* **Task brief**
Copy out precisely the lines of the material that follows, beginning with the line containing "SCALE2: HX711 -> NAU7802" and ending with its last line; exclude pictures.

* **Source records**
================================

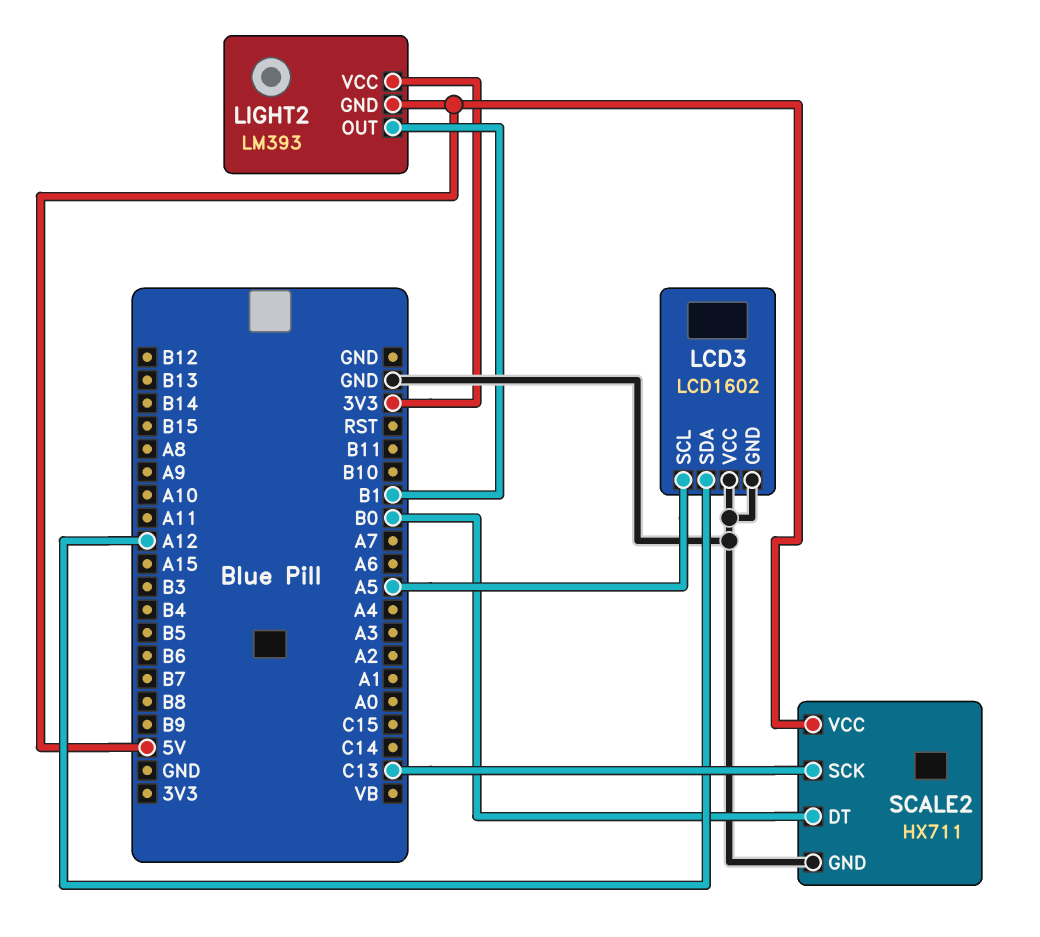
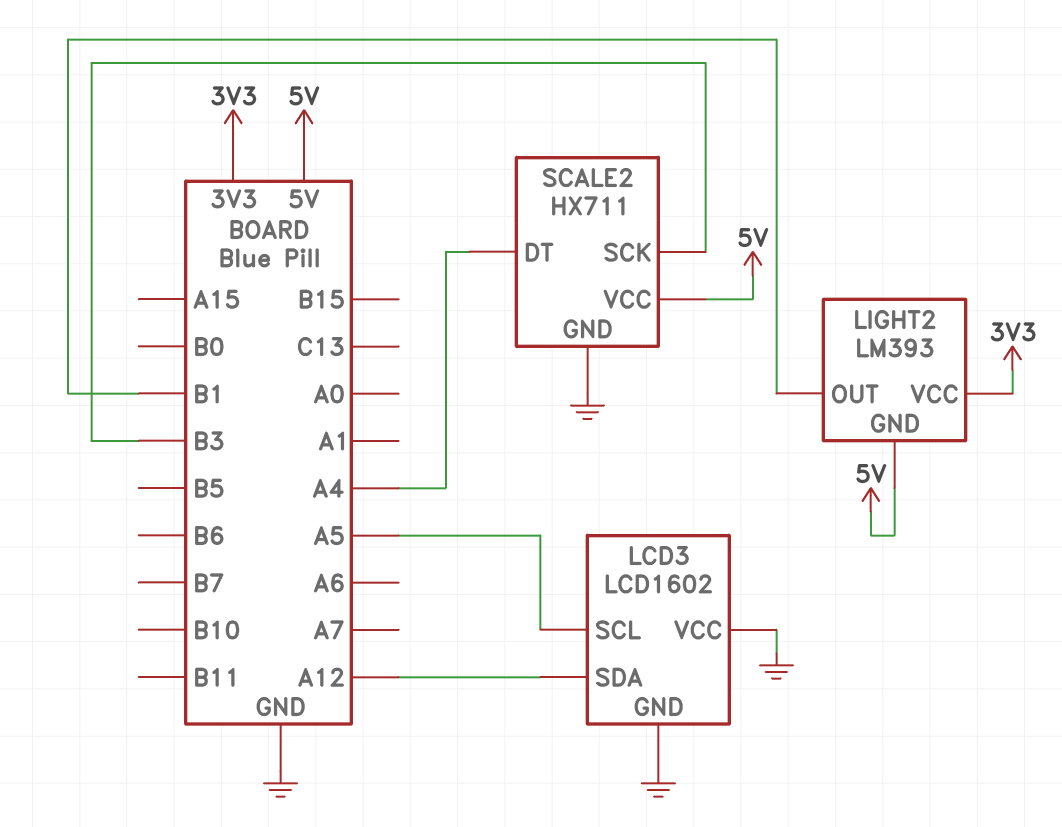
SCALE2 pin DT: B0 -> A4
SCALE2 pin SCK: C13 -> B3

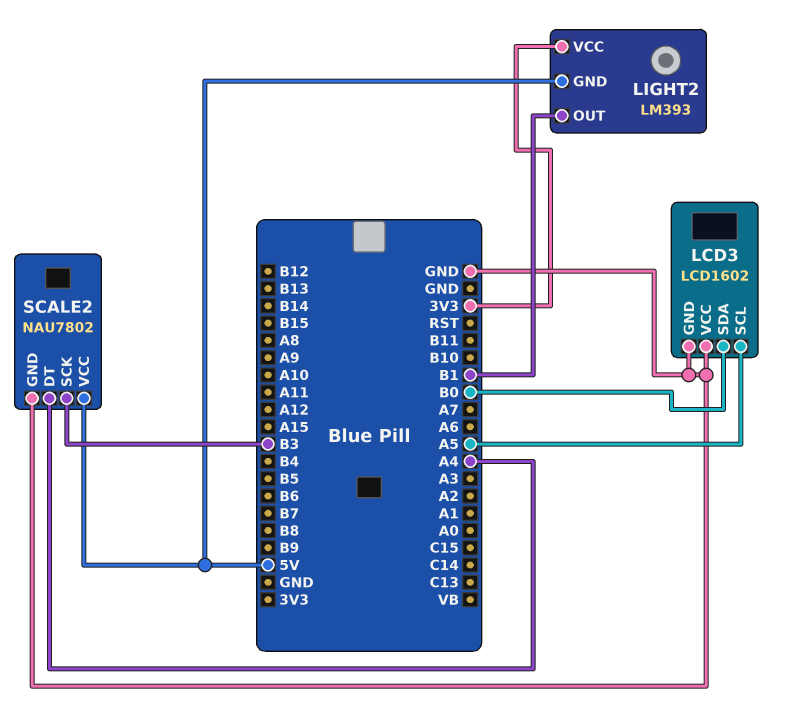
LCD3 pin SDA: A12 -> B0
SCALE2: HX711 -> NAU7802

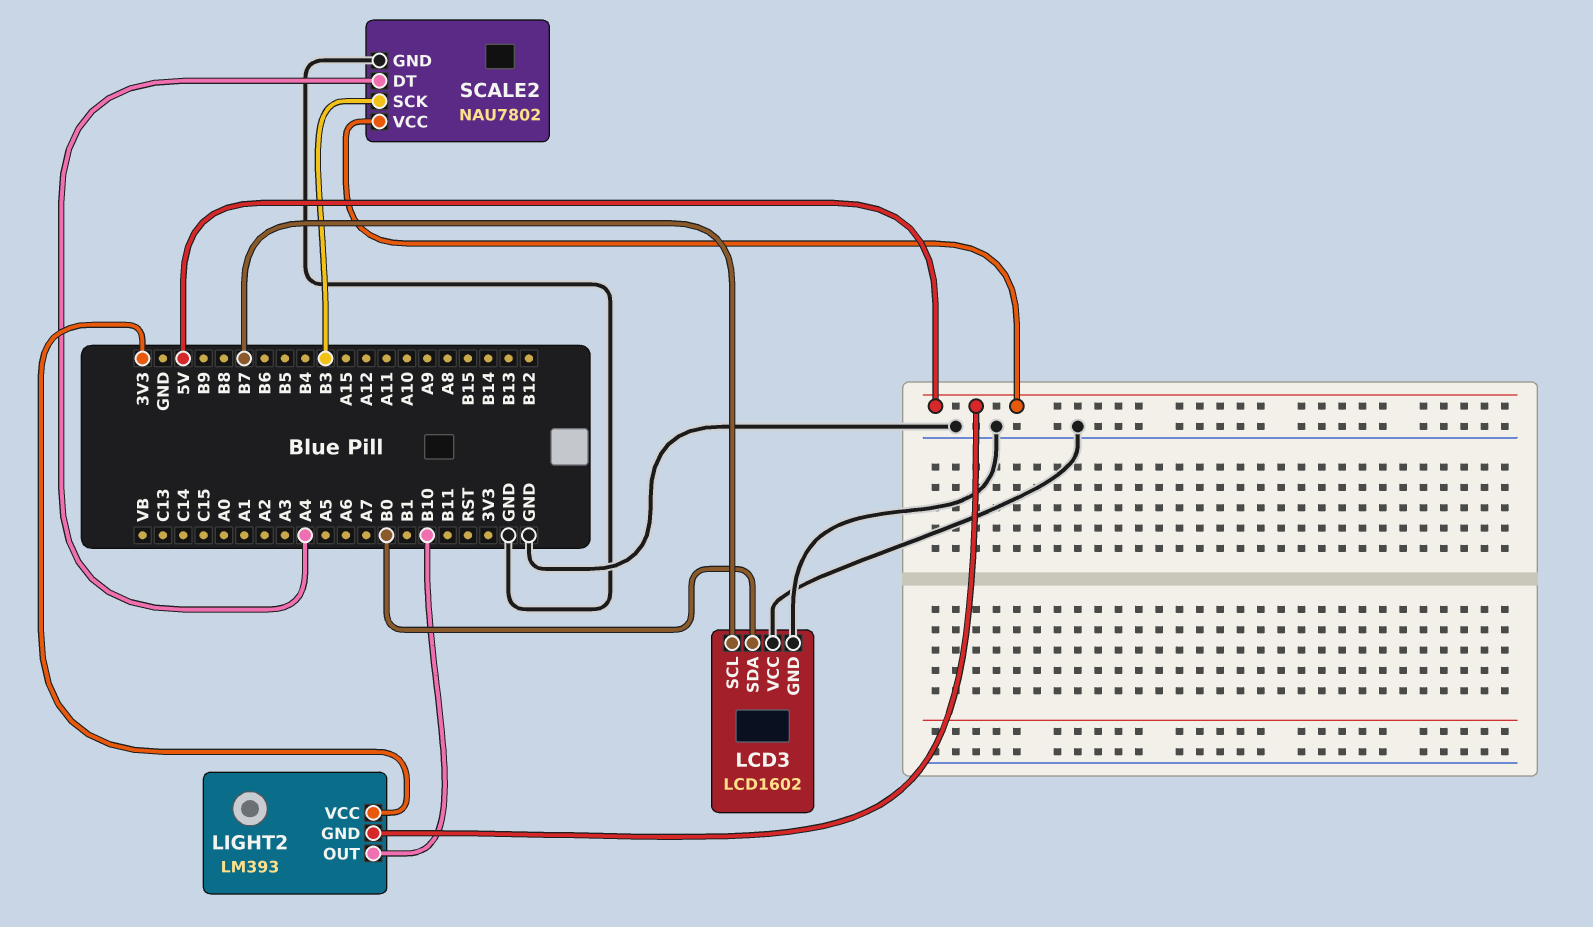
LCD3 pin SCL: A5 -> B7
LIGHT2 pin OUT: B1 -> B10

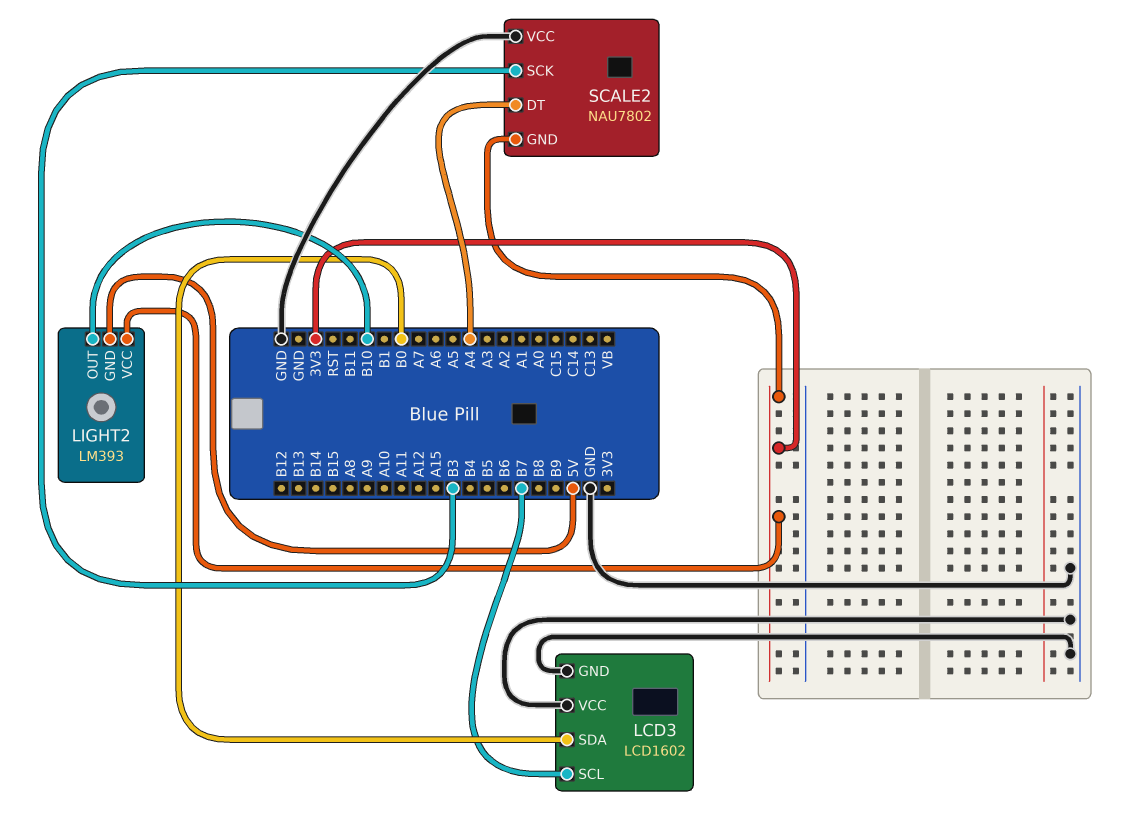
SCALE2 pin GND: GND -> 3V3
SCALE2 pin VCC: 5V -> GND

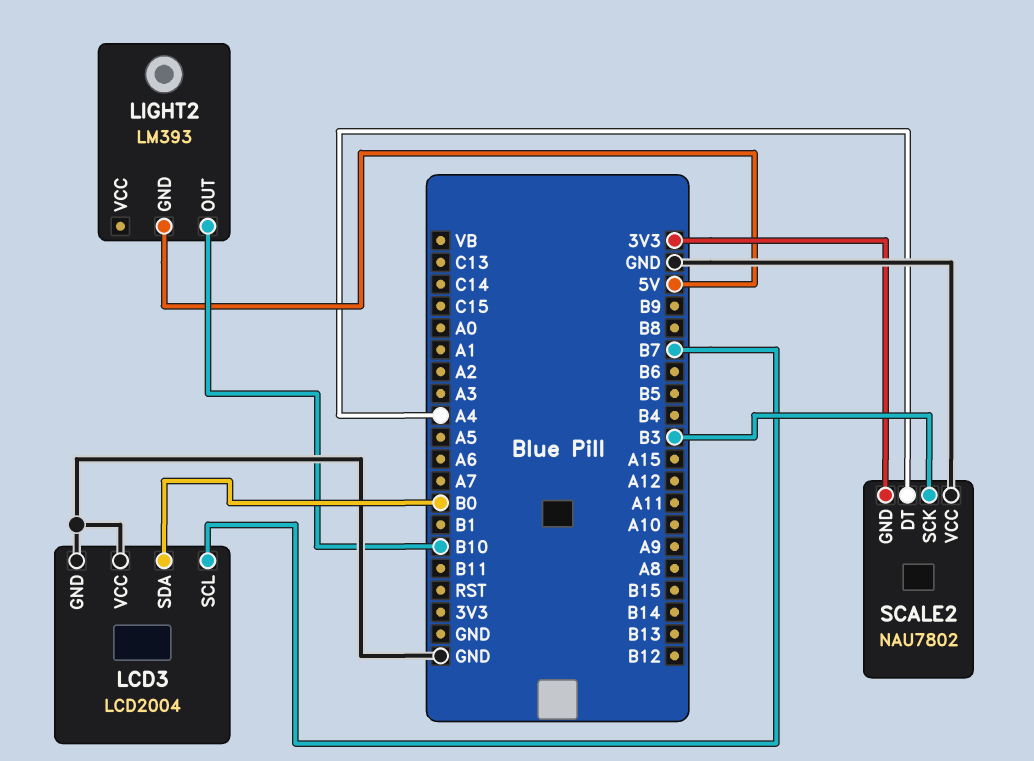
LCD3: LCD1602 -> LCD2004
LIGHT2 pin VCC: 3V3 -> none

================================

* **Your solution**
SCALE2: HX711 -> NAU7802

LCD3 pin SCL: A5 -> B7
LIGHT2 pin OUT: B1 -> B10

SCALE2 pin GND: GND -> 3V3
SCALE2 pin VCC: 5V -> GND

LCD3: LCD1602 -> LCD2004
LIGHT2 pin VCC: 3V3 -> none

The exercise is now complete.